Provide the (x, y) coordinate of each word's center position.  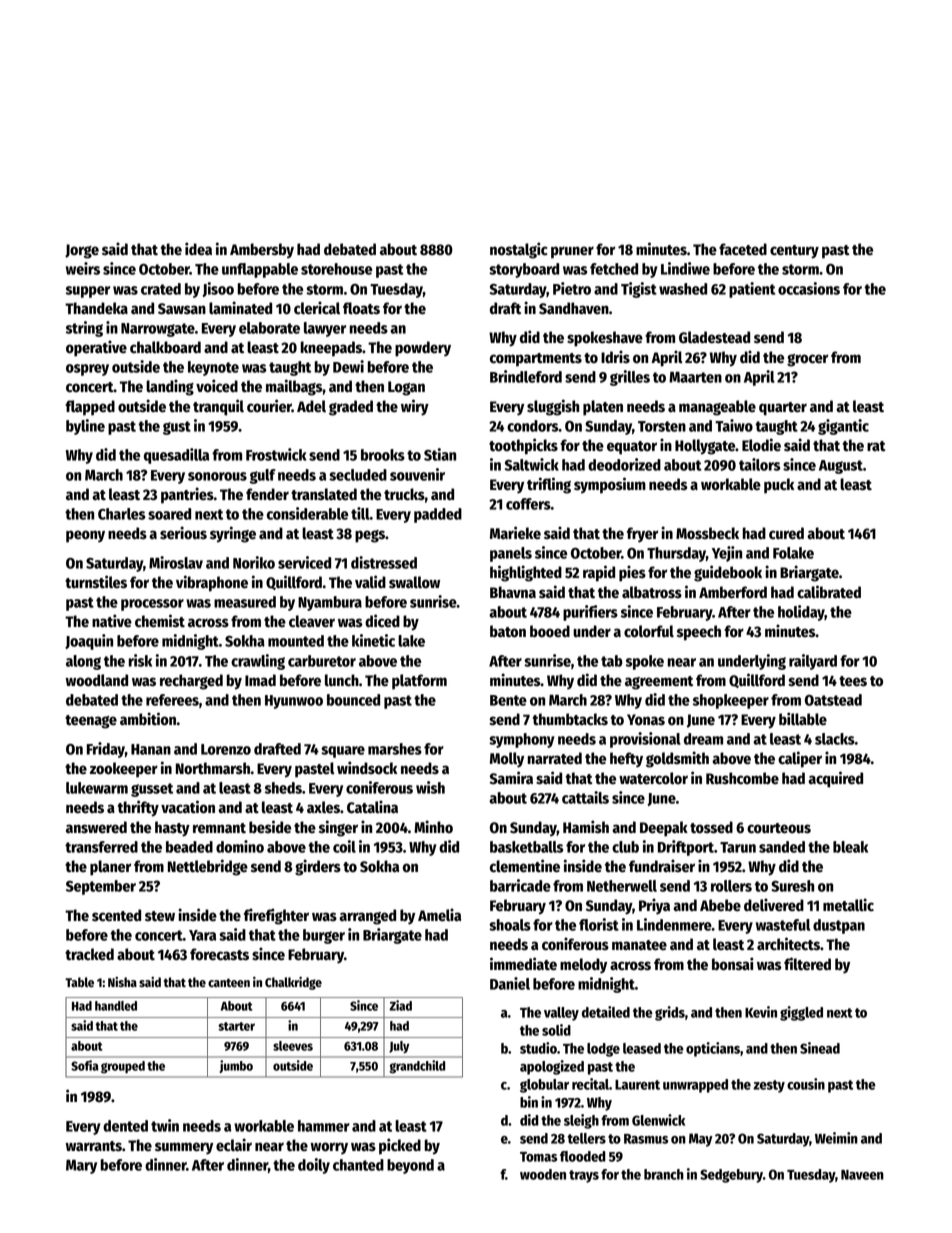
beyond (410, 1166)
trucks (404, 494)
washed (683, 289)
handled (116, 1006)
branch (664, 1174)
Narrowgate (158, 330)
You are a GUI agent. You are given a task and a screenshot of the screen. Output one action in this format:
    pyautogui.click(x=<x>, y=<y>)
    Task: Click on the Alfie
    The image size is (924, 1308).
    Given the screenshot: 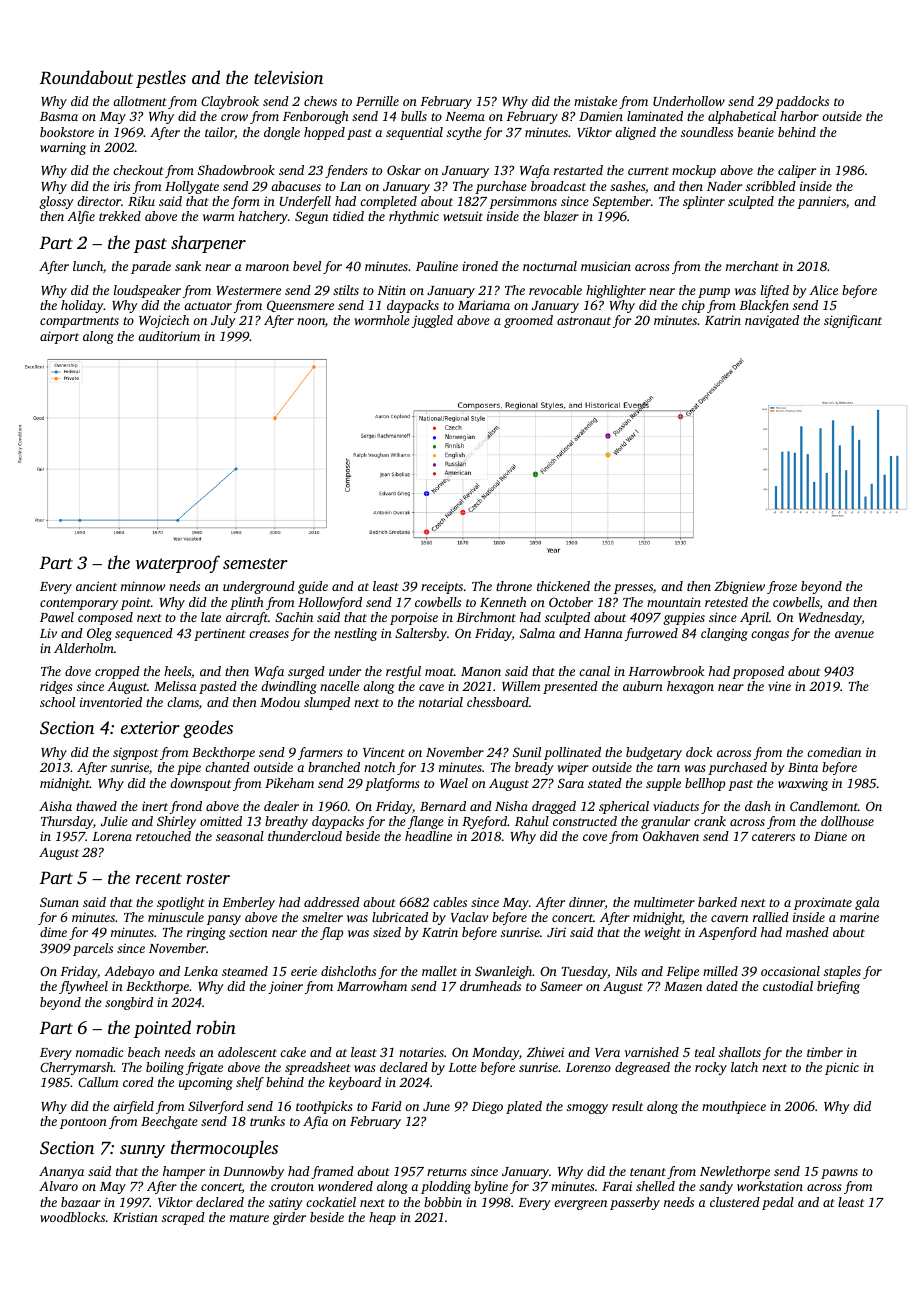 What is the action you would take?
    pyautogui.click(x=81, y=217)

● Requirement
Could you output the lines as a Markdown table with the columns No. and Line, starting at the very first line and stopping after the line that contains "Narrowgate (158, 330)", with blank lines skipped and the pictures left out?

● Answer to the problem
| No. | Line |
|---|---|
| 1 | Provide the (x, y) coordinate of each word's center position.   |
| 2 | beyond (410, 1166) |
| 3 | trucks (404, 494) |
| 4 | washed (683, 289) |
| 5 | handled (116, 1006) |
| 6 | branch (664, 1174) |
| 7 | Narrowgate (158, 330) |